YOUR TASK
Restate word for word the run of lines that begins at the one containing "C1: 1nF (GND, N009) -> 1nF (N007, N009)" and ends at the last line of the listing.

============

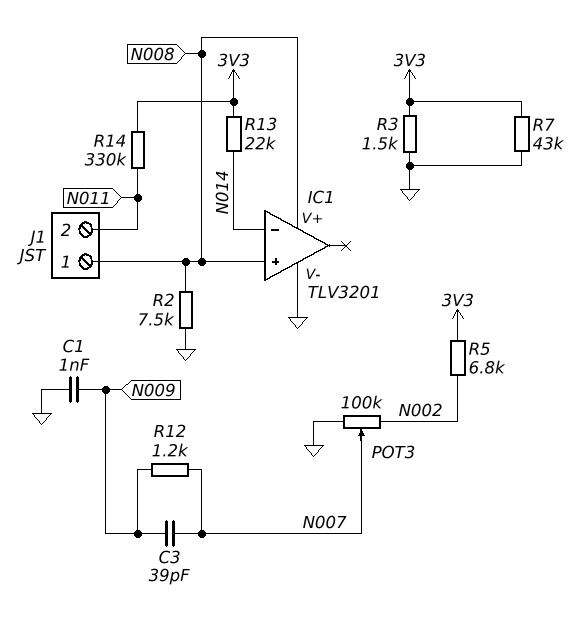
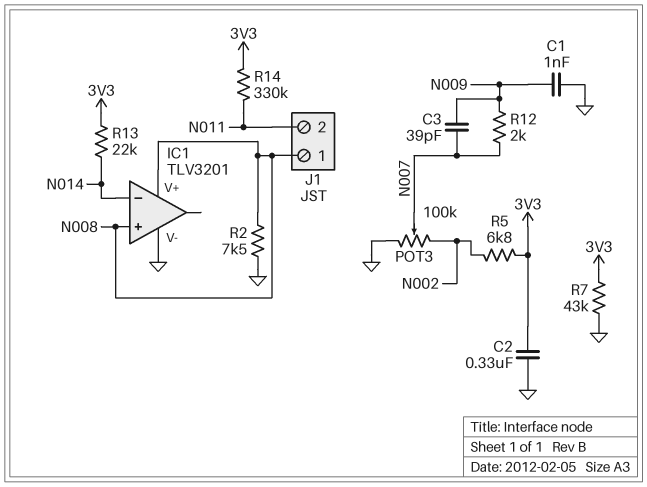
C2: none -> 330nF (3V3, GND)
R3: 1.5k (3V3, GND) -> none
R12: 1.2k (N007, N009) -> 2k (N007, N009)

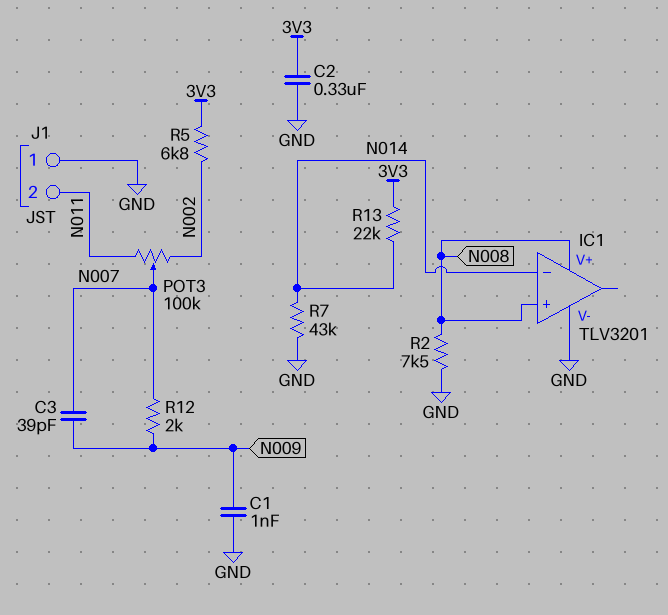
J1 pin 1: N008 -> GND
POT3: 100k (GND, N002, wiper N007) -> 100k (N002, N011, wiper N007)
R7: 43k (3V3, GND) -> 43k (GND, N014)
R14: 330k (3V3, N011) -> none

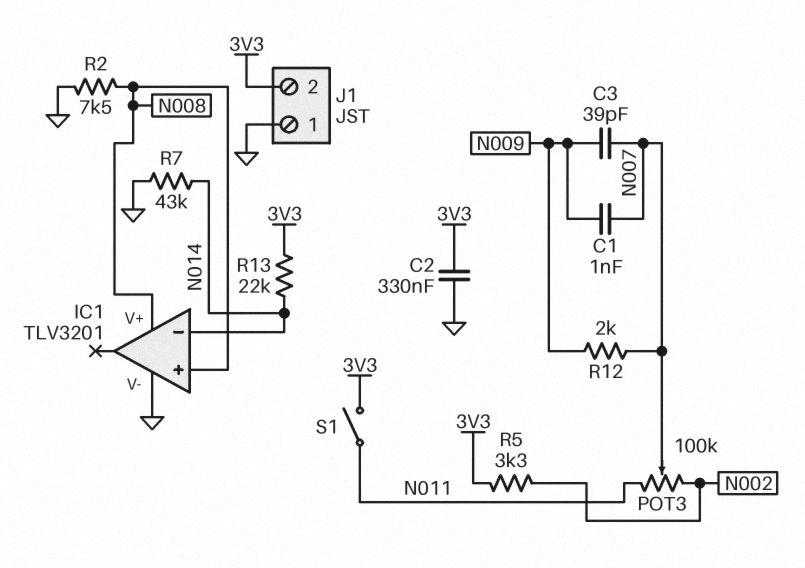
C1: 1nF (GND, N009) -> 1nF (N007, N009)
J1 pin 2: N011 -> 3V3
R5: 6.8k (3V3, N002) -> 3.3k (3V3, N002)
S1: none -> switch (3V3, N011)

============

REPLY
C1: 1nF (GND, N009) -> 1nF (N007, N009)
J1 pin 2: N011 -> 3V3
R5: 6.8k (3V3, N002) -> 3.3k (3V3, N002)
S1: none -> switch (3V3, N011)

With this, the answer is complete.